Recorded data
════════
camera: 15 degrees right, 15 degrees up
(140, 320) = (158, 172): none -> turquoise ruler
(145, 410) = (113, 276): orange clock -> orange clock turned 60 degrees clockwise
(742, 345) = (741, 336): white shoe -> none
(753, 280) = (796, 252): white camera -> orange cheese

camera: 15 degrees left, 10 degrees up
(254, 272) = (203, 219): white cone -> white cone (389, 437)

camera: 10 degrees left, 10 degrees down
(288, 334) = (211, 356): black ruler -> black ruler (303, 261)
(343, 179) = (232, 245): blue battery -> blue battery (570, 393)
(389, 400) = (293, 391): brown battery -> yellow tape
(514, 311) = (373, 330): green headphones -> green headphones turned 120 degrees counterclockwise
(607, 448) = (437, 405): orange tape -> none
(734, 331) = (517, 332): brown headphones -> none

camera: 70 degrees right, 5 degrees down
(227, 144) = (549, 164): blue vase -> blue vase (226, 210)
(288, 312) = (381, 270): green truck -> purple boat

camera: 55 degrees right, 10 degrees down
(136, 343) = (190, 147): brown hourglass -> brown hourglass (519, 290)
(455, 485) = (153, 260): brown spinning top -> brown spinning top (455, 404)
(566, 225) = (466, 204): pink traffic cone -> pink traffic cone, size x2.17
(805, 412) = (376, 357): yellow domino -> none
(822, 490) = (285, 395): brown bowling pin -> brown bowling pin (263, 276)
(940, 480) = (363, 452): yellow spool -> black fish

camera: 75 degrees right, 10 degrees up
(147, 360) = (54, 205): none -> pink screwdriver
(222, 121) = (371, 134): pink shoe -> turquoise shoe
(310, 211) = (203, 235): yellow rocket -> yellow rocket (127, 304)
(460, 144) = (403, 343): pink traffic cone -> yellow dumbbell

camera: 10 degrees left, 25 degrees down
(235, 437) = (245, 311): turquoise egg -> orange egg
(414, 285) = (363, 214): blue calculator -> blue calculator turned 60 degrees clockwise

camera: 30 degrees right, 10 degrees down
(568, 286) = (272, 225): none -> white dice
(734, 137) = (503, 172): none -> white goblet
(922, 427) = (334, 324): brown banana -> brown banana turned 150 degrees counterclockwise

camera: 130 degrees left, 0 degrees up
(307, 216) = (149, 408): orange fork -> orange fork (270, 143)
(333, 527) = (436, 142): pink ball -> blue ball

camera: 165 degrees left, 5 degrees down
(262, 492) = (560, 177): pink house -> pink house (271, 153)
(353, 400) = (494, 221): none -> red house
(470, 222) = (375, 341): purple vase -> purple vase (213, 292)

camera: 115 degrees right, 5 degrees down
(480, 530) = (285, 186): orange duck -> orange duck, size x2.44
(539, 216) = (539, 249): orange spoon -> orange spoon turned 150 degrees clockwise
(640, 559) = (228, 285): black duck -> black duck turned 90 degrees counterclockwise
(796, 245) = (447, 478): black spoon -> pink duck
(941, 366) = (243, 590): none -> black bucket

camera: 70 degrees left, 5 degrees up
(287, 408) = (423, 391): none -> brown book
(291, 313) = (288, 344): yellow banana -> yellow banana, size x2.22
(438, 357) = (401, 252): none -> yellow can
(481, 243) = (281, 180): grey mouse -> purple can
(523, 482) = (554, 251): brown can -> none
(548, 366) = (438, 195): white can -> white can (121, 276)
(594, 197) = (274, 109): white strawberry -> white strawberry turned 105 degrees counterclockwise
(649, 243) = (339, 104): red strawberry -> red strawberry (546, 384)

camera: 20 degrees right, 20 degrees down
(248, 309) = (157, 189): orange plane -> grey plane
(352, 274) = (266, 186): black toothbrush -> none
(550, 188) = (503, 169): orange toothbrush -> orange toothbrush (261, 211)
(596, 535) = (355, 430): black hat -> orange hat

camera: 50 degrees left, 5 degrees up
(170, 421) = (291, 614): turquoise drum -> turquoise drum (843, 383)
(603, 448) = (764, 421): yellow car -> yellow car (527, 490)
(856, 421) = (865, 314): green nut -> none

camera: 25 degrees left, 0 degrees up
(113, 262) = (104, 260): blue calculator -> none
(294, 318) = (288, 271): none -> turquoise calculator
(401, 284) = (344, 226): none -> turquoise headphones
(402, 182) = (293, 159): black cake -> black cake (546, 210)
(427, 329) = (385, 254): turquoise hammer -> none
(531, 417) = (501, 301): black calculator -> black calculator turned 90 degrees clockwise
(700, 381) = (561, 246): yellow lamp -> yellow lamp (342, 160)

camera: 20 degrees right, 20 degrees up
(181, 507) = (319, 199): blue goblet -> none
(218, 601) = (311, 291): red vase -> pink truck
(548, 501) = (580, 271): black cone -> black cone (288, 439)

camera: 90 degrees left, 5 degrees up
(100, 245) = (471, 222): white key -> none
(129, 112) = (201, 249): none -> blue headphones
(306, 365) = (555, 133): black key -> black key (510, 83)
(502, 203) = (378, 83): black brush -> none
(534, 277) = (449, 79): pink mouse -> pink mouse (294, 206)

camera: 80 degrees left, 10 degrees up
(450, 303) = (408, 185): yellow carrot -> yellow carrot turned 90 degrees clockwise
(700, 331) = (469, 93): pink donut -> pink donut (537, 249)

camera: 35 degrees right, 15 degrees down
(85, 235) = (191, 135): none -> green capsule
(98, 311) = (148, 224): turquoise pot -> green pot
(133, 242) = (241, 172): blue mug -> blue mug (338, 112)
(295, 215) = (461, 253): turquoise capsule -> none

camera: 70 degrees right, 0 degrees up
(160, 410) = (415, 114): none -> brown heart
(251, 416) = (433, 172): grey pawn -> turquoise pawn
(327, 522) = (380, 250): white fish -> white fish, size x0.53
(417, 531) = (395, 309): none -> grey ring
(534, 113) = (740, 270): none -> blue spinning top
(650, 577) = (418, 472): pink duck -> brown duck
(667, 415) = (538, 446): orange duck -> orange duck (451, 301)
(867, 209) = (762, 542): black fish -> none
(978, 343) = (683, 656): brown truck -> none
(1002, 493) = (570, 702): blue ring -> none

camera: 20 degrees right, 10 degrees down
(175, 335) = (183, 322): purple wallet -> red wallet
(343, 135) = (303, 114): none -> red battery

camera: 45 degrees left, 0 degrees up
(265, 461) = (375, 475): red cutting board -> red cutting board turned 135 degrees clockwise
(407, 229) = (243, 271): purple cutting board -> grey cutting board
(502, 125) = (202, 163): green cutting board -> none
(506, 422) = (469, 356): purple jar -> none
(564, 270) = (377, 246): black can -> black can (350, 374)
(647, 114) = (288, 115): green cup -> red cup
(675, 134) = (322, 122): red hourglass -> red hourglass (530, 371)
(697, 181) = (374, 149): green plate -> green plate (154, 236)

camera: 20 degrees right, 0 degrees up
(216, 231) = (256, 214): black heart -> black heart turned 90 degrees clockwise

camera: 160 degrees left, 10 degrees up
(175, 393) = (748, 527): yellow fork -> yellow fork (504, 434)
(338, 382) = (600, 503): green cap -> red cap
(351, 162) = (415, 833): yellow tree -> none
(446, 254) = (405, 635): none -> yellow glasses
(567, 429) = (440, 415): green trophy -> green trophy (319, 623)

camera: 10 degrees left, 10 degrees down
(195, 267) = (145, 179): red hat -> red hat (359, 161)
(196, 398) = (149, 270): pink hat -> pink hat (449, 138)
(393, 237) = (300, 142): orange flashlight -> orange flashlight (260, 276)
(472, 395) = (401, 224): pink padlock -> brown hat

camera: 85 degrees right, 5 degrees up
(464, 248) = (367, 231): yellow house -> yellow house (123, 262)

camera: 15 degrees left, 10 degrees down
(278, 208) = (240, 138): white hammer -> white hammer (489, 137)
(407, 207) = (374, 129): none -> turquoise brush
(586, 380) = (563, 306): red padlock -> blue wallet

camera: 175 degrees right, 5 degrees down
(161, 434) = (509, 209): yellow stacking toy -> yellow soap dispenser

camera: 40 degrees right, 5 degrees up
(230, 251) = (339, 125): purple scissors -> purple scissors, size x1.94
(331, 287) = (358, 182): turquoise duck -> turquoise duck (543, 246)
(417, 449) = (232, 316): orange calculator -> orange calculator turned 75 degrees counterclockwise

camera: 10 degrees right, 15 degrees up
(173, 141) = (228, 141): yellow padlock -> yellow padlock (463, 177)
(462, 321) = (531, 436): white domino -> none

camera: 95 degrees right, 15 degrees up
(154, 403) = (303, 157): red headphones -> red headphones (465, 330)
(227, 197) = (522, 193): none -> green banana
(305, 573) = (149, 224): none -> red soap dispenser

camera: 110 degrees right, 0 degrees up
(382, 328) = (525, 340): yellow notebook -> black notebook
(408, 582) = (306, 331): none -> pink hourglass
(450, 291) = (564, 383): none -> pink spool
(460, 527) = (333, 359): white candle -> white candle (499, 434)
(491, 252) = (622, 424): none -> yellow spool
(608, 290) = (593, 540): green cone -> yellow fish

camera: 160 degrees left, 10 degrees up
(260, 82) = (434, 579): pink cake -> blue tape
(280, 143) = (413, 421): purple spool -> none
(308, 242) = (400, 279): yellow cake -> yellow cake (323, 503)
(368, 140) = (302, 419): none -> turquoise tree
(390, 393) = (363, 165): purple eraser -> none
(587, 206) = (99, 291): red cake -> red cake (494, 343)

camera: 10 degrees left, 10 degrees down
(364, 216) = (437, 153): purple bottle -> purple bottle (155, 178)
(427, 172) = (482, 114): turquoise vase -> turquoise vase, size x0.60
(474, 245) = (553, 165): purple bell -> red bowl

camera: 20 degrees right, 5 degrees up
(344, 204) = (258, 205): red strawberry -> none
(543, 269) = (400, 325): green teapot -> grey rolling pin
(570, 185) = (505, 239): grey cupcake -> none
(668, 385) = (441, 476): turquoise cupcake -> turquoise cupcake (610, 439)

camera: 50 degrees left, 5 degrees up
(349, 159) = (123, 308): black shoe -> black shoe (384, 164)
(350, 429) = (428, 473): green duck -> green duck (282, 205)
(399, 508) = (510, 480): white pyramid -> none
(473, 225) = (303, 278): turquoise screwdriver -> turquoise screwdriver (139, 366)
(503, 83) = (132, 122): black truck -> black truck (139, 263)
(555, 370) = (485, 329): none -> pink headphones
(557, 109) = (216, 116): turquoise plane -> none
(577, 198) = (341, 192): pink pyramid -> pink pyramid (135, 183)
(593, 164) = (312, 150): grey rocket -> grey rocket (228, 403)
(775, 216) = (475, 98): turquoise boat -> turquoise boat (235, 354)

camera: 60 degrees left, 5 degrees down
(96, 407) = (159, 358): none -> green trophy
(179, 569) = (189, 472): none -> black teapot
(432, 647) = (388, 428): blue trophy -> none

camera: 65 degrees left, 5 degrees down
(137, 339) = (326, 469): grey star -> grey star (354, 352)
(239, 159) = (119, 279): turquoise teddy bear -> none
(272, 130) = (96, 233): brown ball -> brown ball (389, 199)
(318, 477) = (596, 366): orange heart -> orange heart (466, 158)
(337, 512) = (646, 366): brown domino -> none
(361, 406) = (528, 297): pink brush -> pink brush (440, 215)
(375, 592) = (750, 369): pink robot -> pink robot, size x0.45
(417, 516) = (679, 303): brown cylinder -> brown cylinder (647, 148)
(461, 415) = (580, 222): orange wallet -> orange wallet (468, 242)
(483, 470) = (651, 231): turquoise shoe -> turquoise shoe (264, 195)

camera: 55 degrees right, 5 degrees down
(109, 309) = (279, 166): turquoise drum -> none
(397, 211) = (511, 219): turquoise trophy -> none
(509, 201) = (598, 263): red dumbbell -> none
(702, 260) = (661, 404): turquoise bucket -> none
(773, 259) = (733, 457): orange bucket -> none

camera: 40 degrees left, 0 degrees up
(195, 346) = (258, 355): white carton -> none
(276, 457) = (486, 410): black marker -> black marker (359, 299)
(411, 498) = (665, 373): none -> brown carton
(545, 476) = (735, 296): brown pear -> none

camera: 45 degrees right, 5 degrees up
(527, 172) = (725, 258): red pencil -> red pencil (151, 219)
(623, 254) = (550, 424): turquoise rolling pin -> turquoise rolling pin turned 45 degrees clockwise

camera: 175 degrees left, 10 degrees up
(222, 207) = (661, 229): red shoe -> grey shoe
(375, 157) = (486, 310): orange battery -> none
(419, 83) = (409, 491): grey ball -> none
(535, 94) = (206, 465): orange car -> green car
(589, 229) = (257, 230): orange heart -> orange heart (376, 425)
════════
§ Brief: Only the lines above starting at the one containing "(306, 365) = (555, 133): black" and ending at the one containing "camera: 70 degrees right, 0 degrees up", both included, are to be returned, exactly as they read.

§ Task answer:
(306, 365) = (555, 133): black key -> black key (510, 83)
(502, 203) = (378, 83): black brush -> none
(534, 277) = (449, 79): pink mouse -> pink mouse (294, 206)

camera: 80 degrees left, 10 degrees up
(450, 303) = (408, 185): yellow carrot -> yellow carrot turned 90 degrees clockwise
(700, 331) = (469, 93): pink donut -> pink donut (537, 249)

camera: 35 degrees right, 15 degrees down
(85, 235) = (191, 135): none -> green capsule
(98, 311) = (148, 224): turquoise pot -> green pot
(133, 242) = (241, 172): blue mug -> blue mug (338, 112)
(295, 215) = (461, 253): turquoise capsule -> none

camera: 70 degrees right, 0 degrees up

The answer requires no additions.